# WHAT THE TASK REQUIRES
Without reproducing any picture, copy the records word for word.

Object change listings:
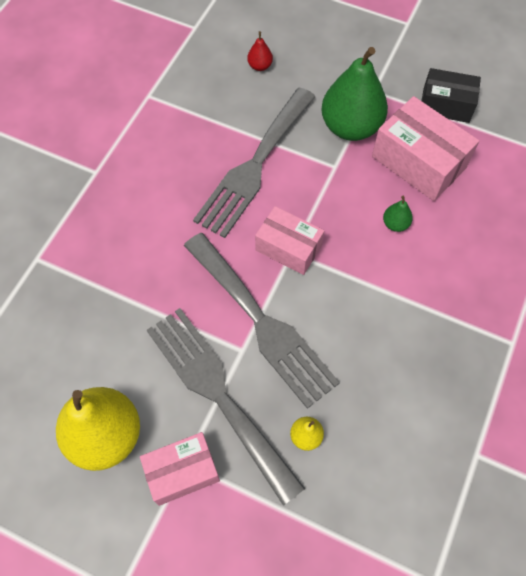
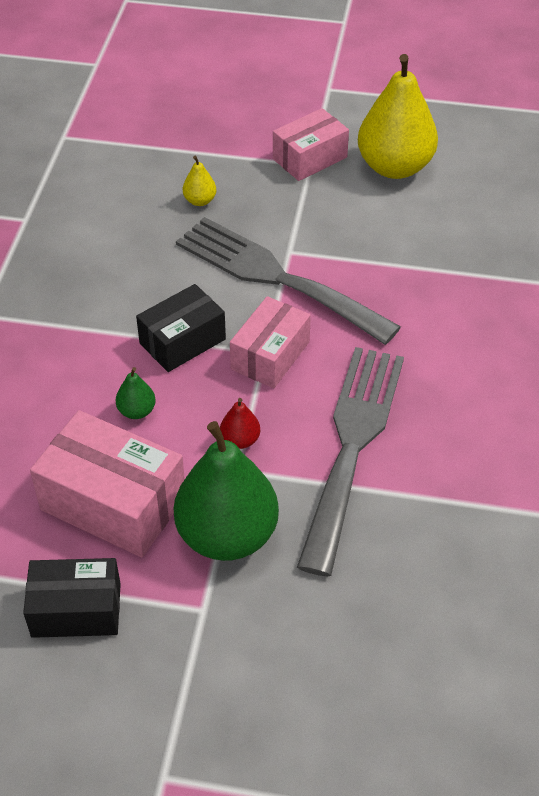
camera: 165 degrees right, 15 degrees down
(218, 394) = (300, 214): grey fork -> none
(260, 66) = (409, 611): red pear -> red pear (240, 440)
(288, 248) = (270, 355): pink box -> pink box turned 75 degrees counterclockwise
(352, 276) = (182, 341): none -> black box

# ANSWER TO THIS TASK
camera: 165 degrees right, 15 degrees down
(218, 394) = (300, 214): grey fork -> none
(260, 66) = (409, 611): red pear -> red pear (240, 440)
(288, 248) = (270, 355): pink box -> pink box turned 75 degrees counterclockwise
(352, 276) = (182, 341): none -> black box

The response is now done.